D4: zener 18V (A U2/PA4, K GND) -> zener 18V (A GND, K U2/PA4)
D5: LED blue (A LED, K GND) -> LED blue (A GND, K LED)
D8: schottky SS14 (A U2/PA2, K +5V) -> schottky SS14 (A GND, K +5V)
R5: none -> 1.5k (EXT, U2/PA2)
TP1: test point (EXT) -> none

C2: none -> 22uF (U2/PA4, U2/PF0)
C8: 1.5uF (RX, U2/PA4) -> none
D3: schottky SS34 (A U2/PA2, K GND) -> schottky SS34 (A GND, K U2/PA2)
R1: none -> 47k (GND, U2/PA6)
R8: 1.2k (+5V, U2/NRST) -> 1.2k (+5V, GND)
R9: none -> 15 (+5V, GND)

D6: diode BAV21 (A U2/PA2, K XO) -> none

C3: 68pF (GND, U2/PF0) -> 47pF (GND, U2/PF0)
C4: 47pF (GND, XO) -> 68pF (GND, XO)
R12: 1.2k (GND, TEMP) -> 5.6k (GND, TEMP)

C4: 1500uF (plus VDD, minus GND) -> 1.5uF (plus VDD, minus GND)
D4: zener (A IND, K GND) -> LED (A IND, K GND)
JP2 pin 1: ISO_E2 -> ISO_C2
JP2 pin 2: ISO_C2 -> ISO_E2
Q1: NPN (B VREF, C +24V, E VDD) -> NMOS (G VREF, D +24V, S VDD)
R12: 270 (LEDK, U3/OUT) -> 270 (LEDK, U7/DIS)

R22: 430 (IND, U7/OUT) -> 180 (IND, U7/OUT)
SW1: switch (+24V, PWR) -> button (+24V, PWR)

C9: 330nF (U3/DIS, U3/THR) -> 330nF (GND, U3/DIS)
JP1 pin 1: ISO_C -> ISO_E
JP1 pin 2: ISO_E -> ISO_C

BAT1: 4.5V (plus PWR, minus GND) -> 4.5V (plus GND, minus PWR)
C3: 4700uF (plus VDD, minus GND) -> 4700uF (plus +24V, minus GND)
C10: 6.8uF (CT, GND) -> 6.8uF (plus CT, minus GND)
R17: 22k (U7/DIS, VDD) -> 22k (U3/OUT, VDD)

++++++

**WORK REQUEST**
Would you print exactly and only the lines of the material above that run from the line with "D3: schottky SS34" through the line with "SW1: switch (+24V, PWR) -> button (+24V, PWR)", both included?

**ANSWER TO THIS TASK**
D3: schottky SS34 (A U2/PA2, K GND) -> schottky SS34 (A GND, K U2/PA2)
R1: none -> 47k (GND, U2/PA6)
R8: 1.2k (+5V, U2/NRST) -> 1.2k (+5V, GND)
R9: none -> 15 (+5V, GND)

D6: diode BAV21 (A U2/PA2, K XO) -> none

C3: 68pF (GND, U2/PF0) -> 47pF (GND, U2/PF0)
C4: 47pF (GND, XO) -> 68pF (GND, XO)
R12: 1.2k (GND, TEMP) -> 5.6k (GND, TEMP)

C4: 1500uF (plus VDD, minus GND) -> 1.5uF (plus VDD, minus GND)
D4: zener (A IND, K GND) -> LED (A IND, K GND)
JP2 pin 1: ISO_E2 -> ISO_C2
JP2 pin 2: ISO_C2 -> ISO_E2
Q1: NPN (B VREF, C +24V, E VDD) -> NMOS (G VREF, D +24V, S VDD)
R12: 270 (LEDK, U3/OUT) -> 270 (LEDK, U7/DIS)

R22: 430 (IND, U7/OUT) -> 180 (IND, U7/OUT)
SW1: switch (+24V, PWR) -> button (+24V, PWR)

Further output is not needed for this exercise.